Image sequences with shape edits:
· · ·

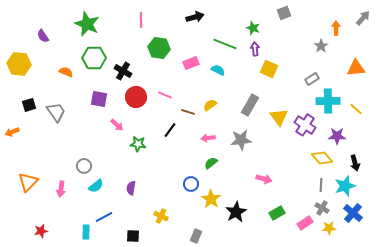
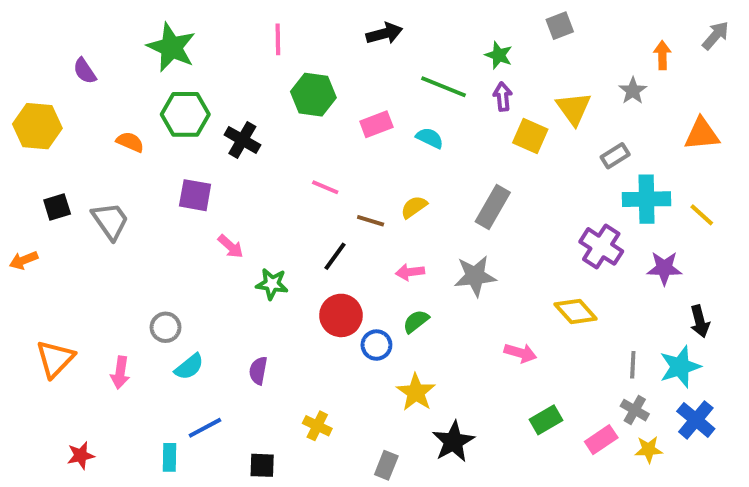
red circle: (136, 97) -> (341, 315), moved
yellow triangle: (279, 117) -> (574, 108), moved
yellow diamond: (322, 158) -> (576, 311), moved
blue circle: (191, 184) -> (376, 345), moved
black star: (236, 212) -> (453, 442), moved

· · ·

**YOUR TASK:** Exclude the pictures and transcribe all of the entries exactly.

**EXERCISE OUTPUT:**
red circle: (136, 97) -> (341, 315), moved
yellow triangle: (279, 117) -> (574, 108), moved
yellow diamond: (322, 158) -> (576, 311), moved
blue circle: (191, 184) -> (376, 345), moved
black star: (236, 212) -> (453, 442), moved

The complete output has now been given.